* [Record excerpts]
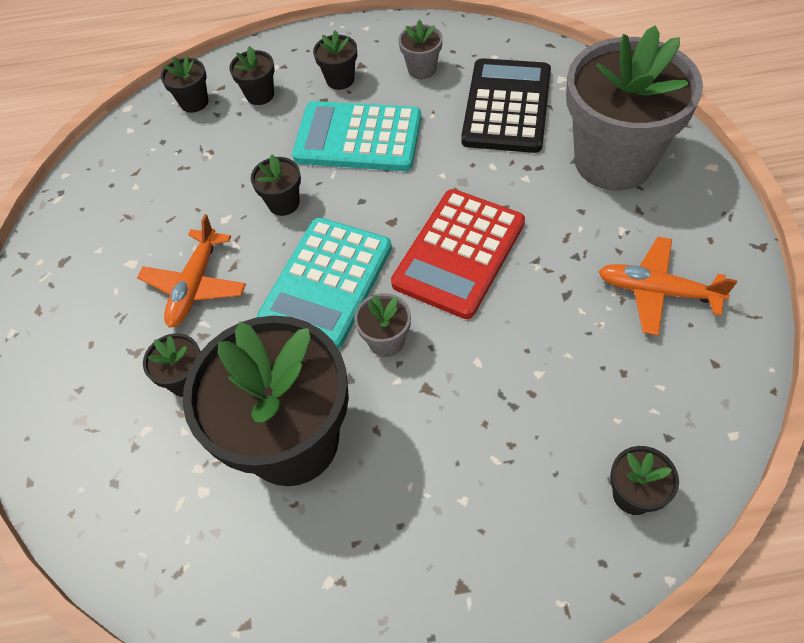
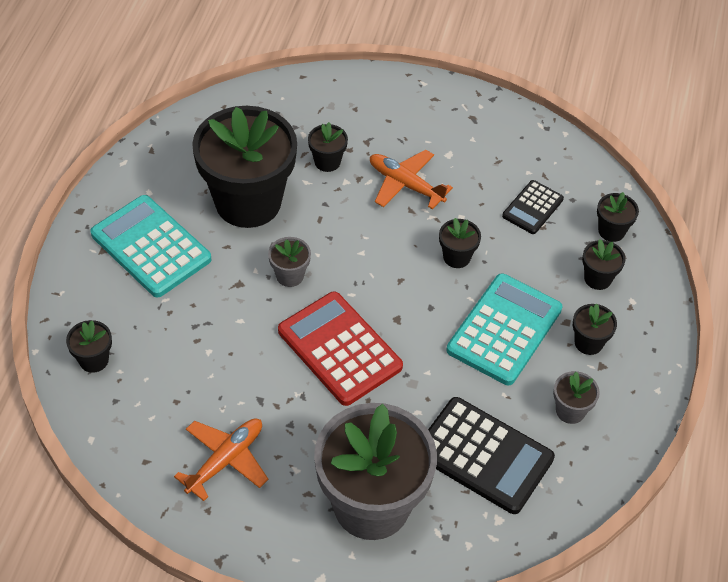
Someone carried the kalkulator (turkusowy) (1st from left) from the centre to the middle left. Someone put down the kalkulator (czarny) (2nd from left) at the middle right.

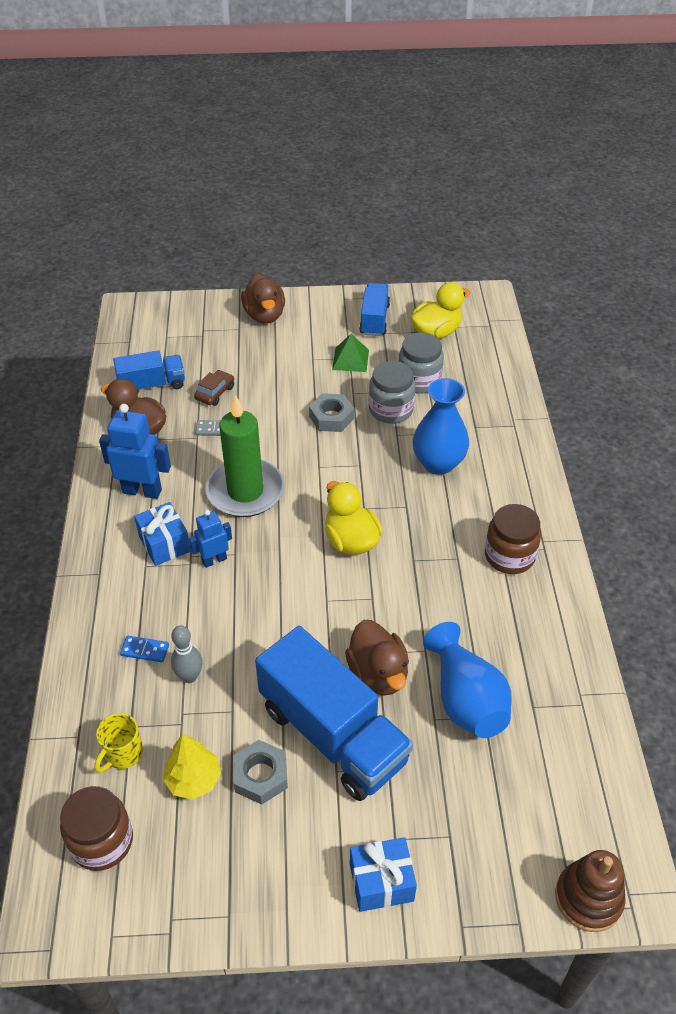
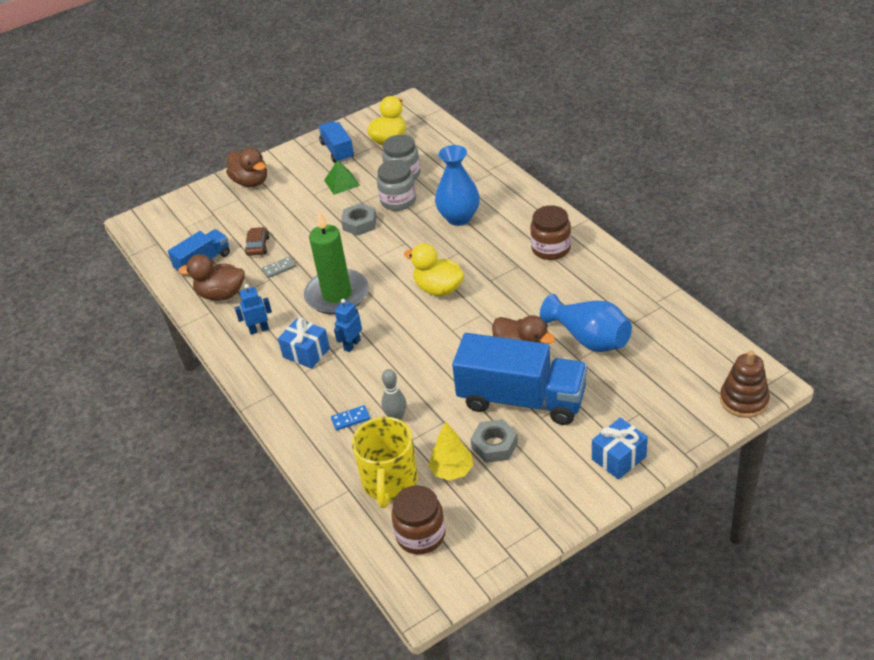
Someone scaled the robot (niebieski) (1st from left) at the middle left by 0.61. Someone scaled the kubek (żółty) at the bottom left by 1.83.

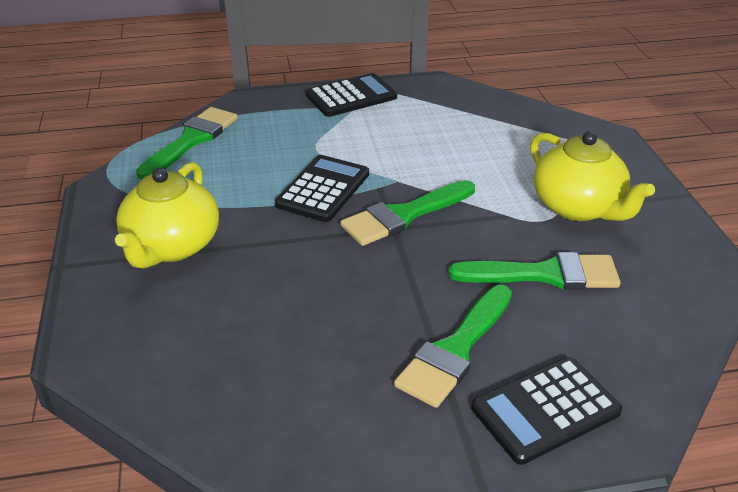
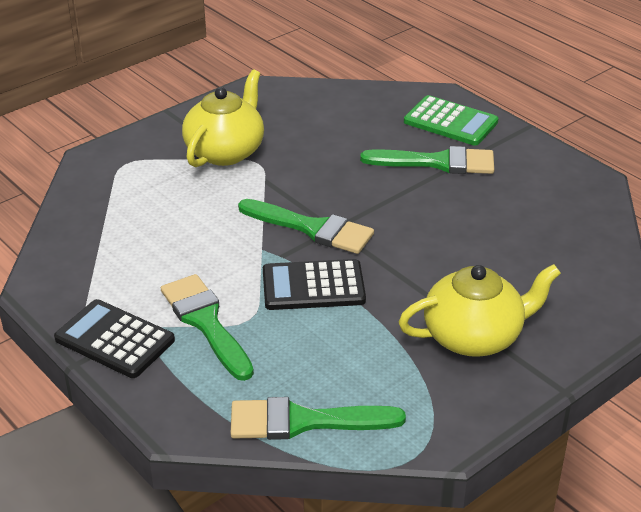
Someone carried the pędzel (zielony) (4th from left in the first image) from the middle right to the middle left. Someone repainted the kalkulator (czarny) (3rd from left) at the bottom right, which became the kalkulator (zielony) at the top right.

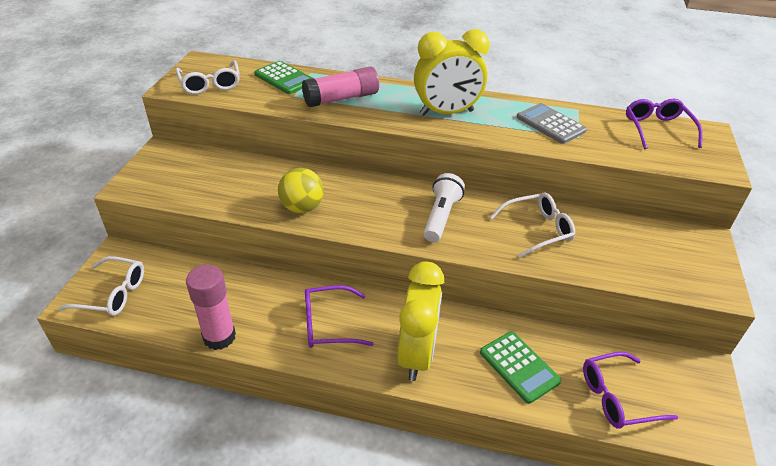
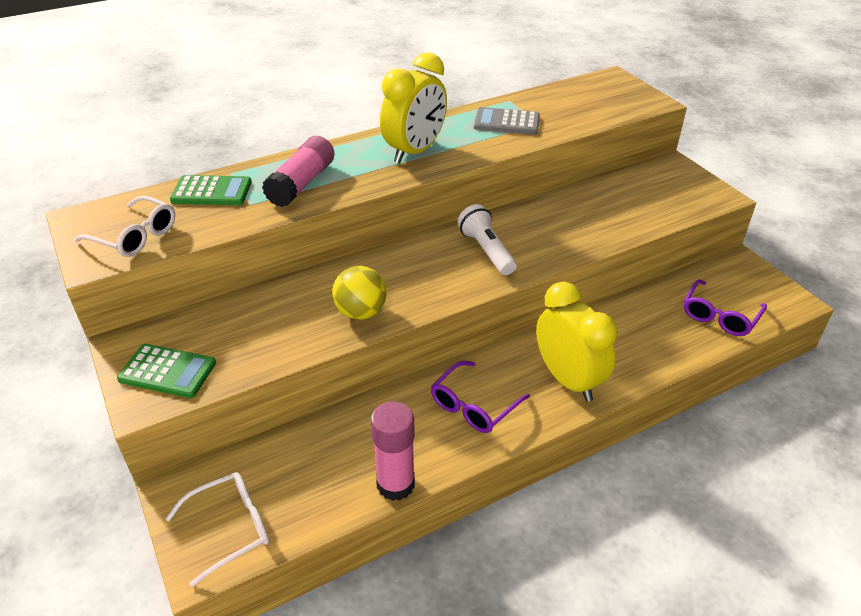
Someone took away the okulary (fioletowy) (3rd from left) at the top right. Someone took away the okulary (biały) (3rd from left) at the middle right. Someone carried the kalkulator (zielony) (2nd from left in the first image) from the bottom right to the middle left.

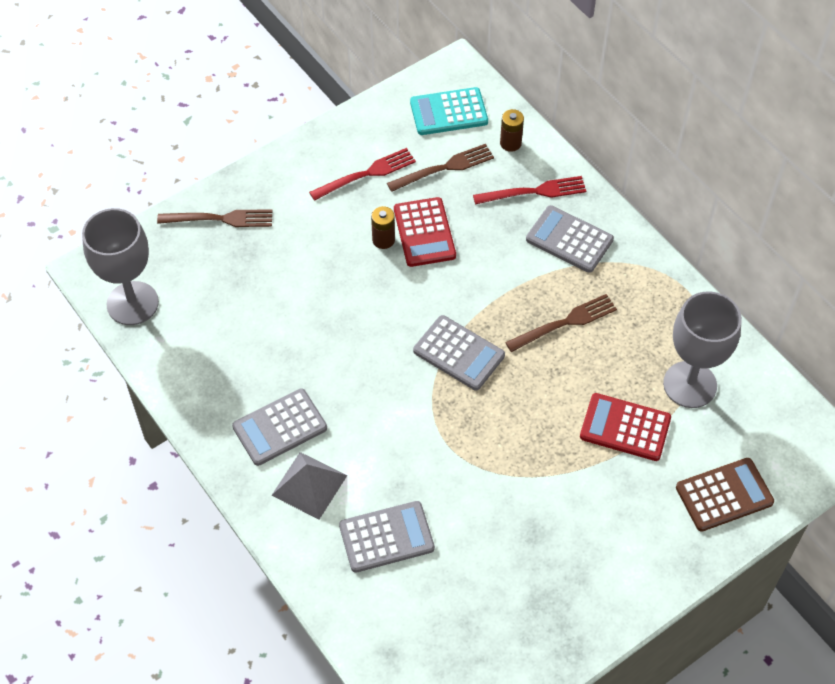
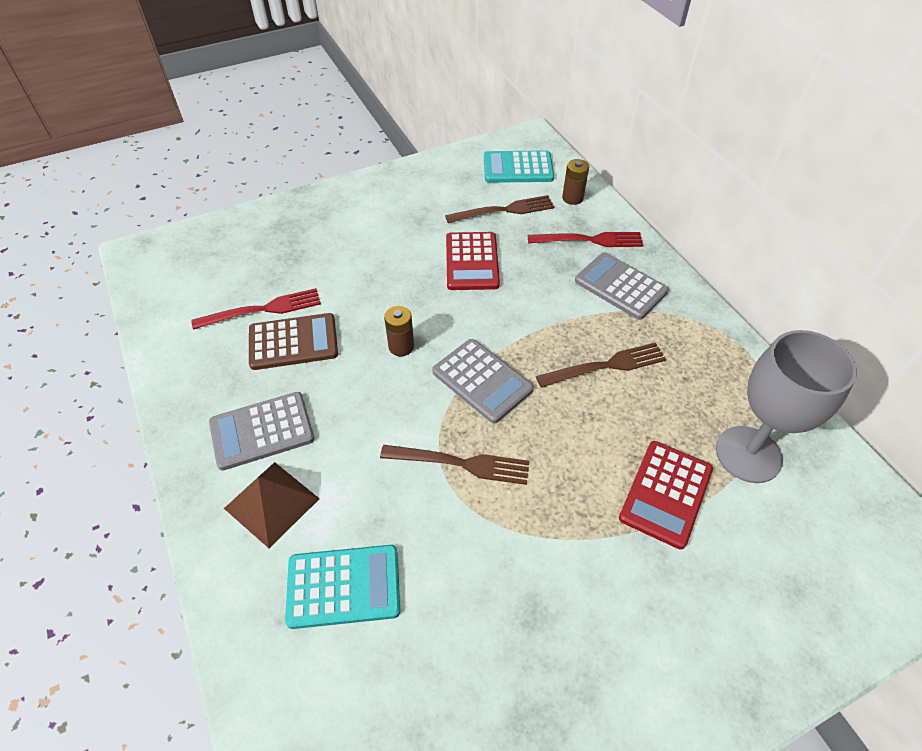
Someone carried the widelec (czerwony) (1st from left) from the top centre to the middle left. Someone carried the bateria (brązowy) (1st from left) from the top centre to the centre. Someone took away the kielich (szary) (1st from left) at the middle left. Someone carried the widelec (brązowy) (1st from left) from the top left to the centre. Someone rotated the kalkulator (czerwony) (2nd from left) at the middle right by 90 degrees counterclockwise. Someone repainted the piramida (szary) at the bottom centre, which became the piramida (brązowy) at the bottom left. Someone carried the kalkulator (brązowy) from the bottom right to the middle left. Someone repainted the kalkulator (szary) (2nd from left) at the bottom centre, which became the kalkulator (turkusowy) (1st from left) at the bottom centre.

* [Problem statement] The copy you produce must hold all the records above exactly and none of their pictures.

* [Exercise answer]
Someone carried the kalkulator (turkusowy) (1st from left) from the centre to the middle left. Someone put down the kalkulator (czarny) (2nd from left) at the middle right.

Someone scaled the robot (niebieski) (1st from left) at the middle left by 0.61. Someone scaled the kubek (żółty) at the bottom left by 1.83.

Someone carried the pędzel (zielony) (4th from left in the first image) from the middle right to the middle left. Someone repainted the kalkulator (czarny) (3rd from left) at the bottom right, which became the kalkulator (zielony) at the top right.

Someone took away the okulary (fioletowy) (3rd from left) at the top right. Someone took away the okulary (biały) (3rd from left) at the middle right. Someone carried the kalkulator (zielony) (2nd from left in the first image) from the bottom right to the middle left.

Someone carried the widelec (czerwony) (1st from left) from the top centre to the middle left. Someone carried the bateria (brązowy) (1st from left) from the top centre to the centre. Someone took away the kielich (szary) (1st from left) at the middle left. Someone carried the widelec (brązowy) (1st from left) from the top left to the centre. Someone rotated the kalkulator (czerwony) (2nd from left) at the middle right by 90 degrees counterclockwise. Someone repainted the piramida (szary) at the bottom centre, which became the piramida (brązowy) at the bottom left. Someone carried the kalkulator (brązowy) from the bottom right to the middle left. Someone repainted the kalkulator (szary) (2nd from left) at the bottom centre, which became the kalkulator (turkusowy) (1st from left) at the bottom centre.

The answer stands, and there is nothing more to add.